Copy the data below exactly, but not the pictures it contains.

▶ [Revision tracking records]:
"""

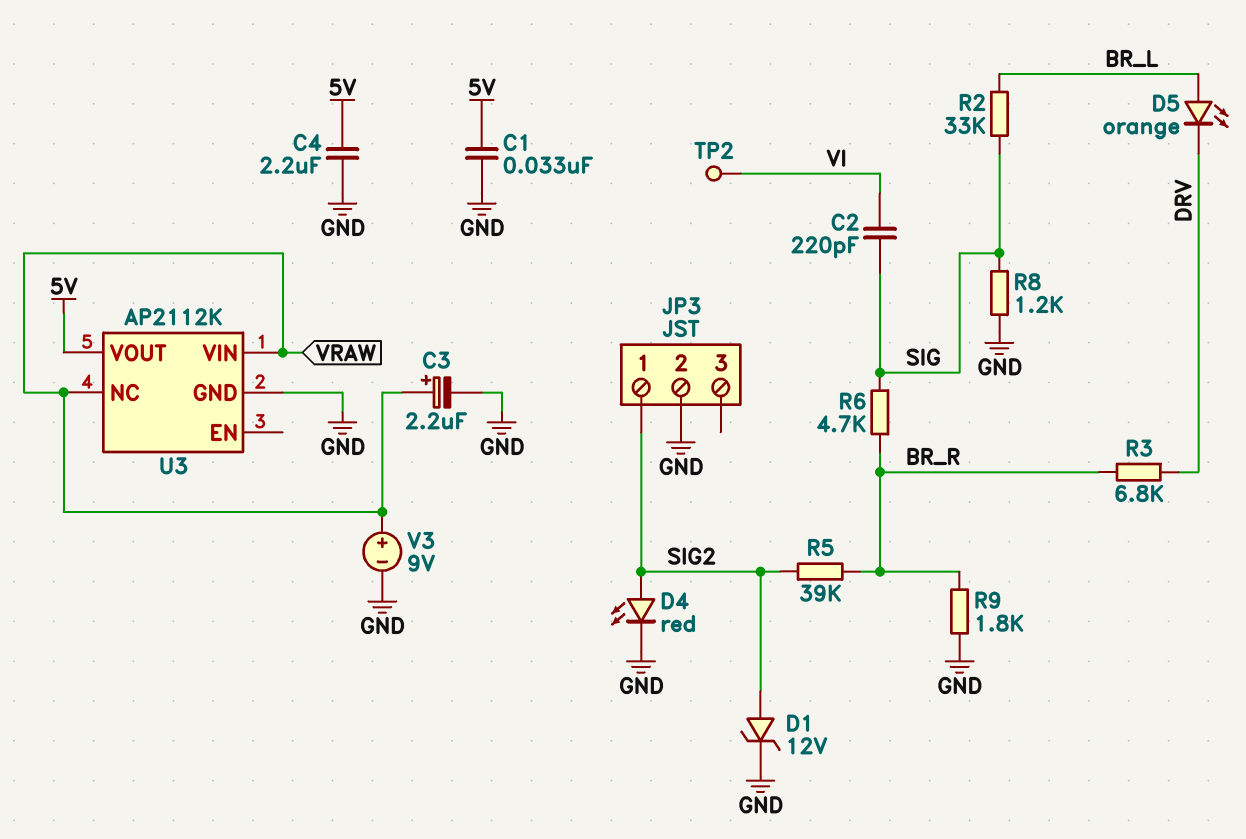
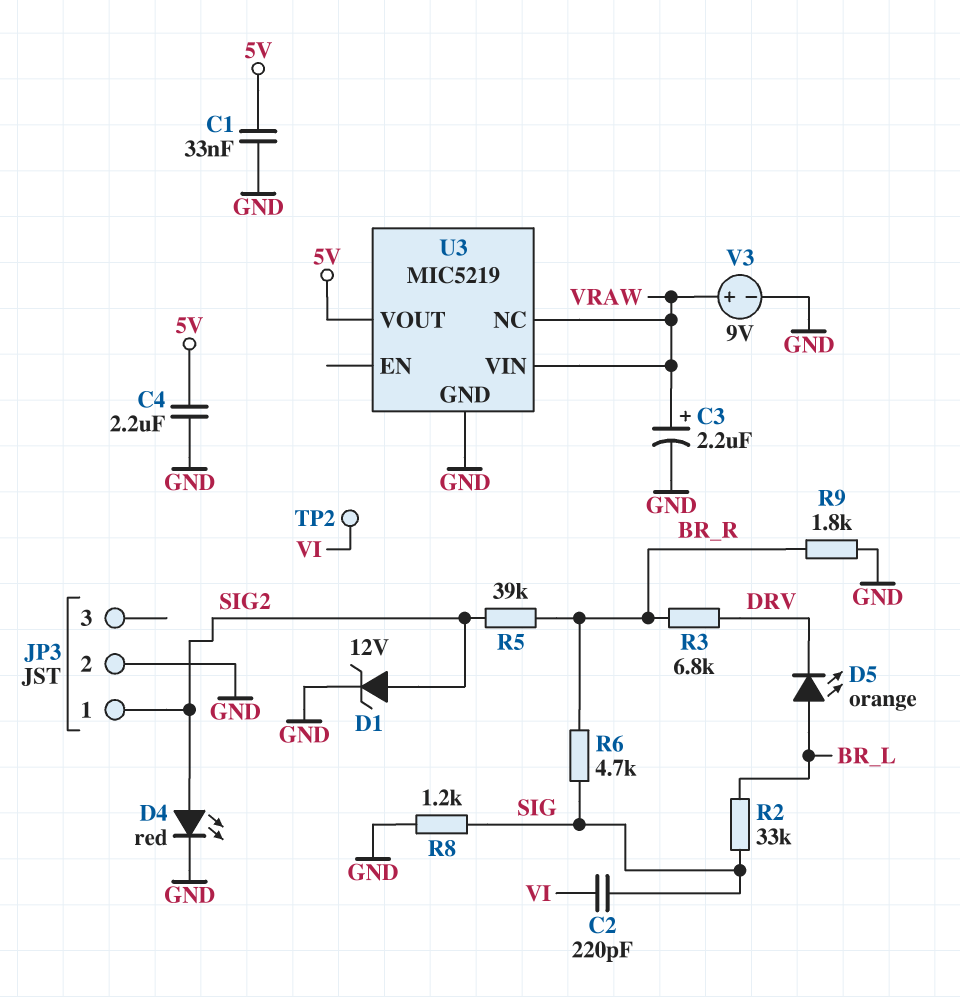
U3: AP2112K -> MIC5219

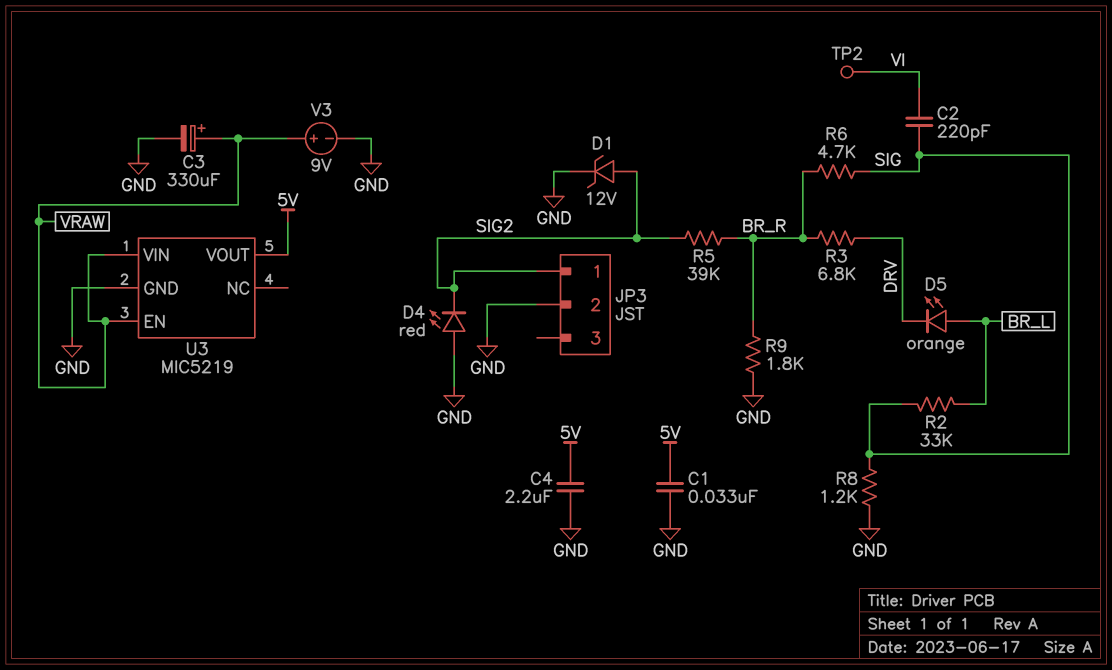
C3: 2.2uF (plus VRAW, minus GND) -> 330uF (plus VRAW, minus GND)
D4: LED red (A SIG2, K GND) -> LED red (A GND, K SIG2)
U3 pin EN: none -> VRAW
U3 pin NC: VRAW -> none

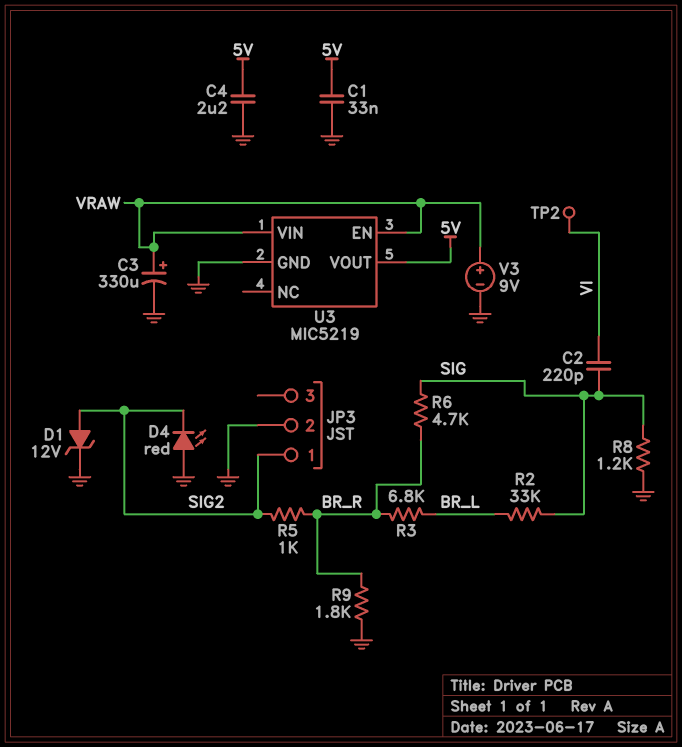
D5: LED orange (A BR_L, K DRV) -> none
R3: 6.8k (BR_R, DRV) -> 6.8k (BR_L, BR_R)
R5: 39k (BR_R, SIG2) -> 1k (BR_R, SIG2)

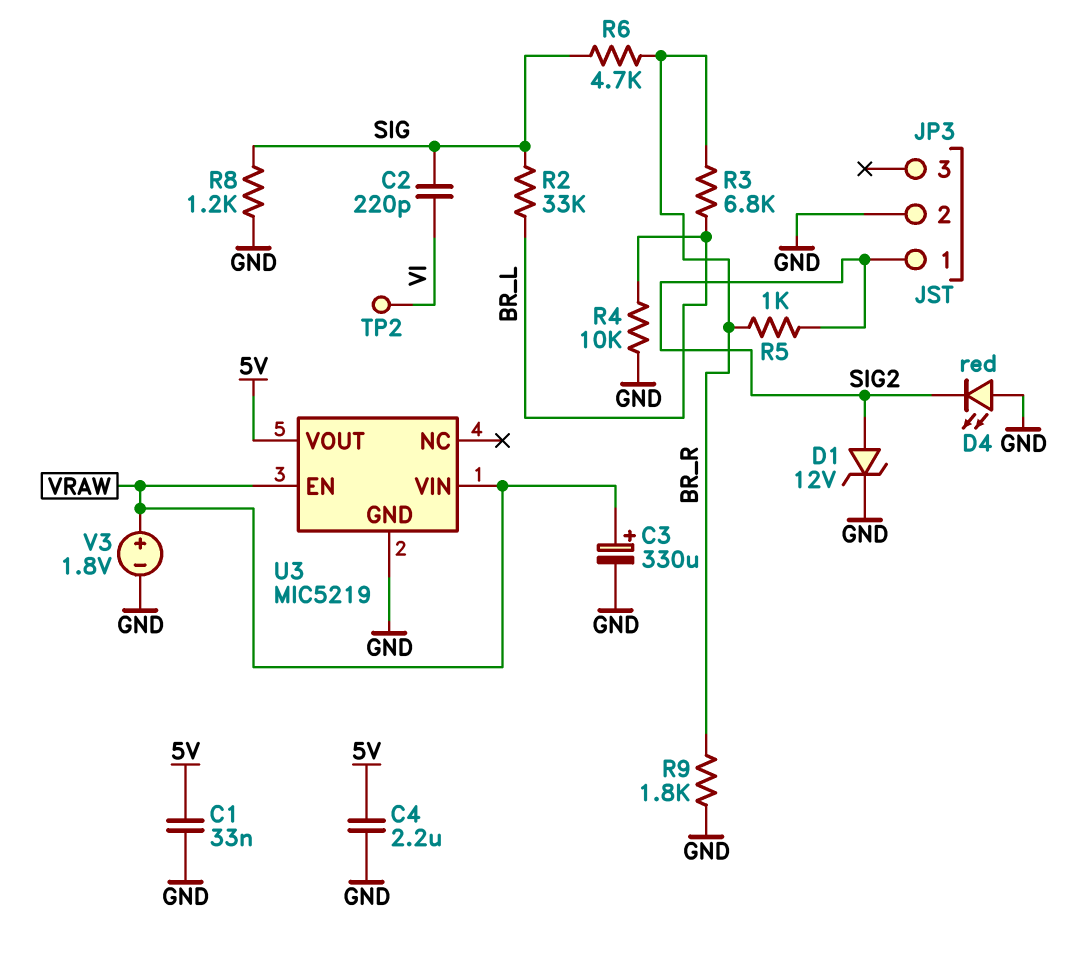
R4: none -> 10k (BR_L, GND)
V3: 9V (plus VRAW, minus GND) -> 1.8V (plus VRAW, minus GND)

"""

▶ [RESULT OF THIS TASK]:
U3: AP2112K -> MIC5219

C3: 2.2uF (plus VRAW, minus GND) -> 330uF (plus VRAW, minus GND)
D4: LED red (A SIG2, K GND) -> LED red (A GND, K SIG2)
U3 pin EN: none -> VRAW
U3 pin NC: VRAW -> none

D5: LED orange (A BR_L, K DRV) -> none
R3: 6.8k (BR_R, DRV) -> 6.8k (BR_L, BR_R)
R5: 39k (BR_R, SIG2) -> 1k (BR_R, SIG2)

R4: none -> 10k (BR_L, GND)
V3: 9V (plus VRAW, minus GND) -> 1.8V (plus VRAW, minus GND)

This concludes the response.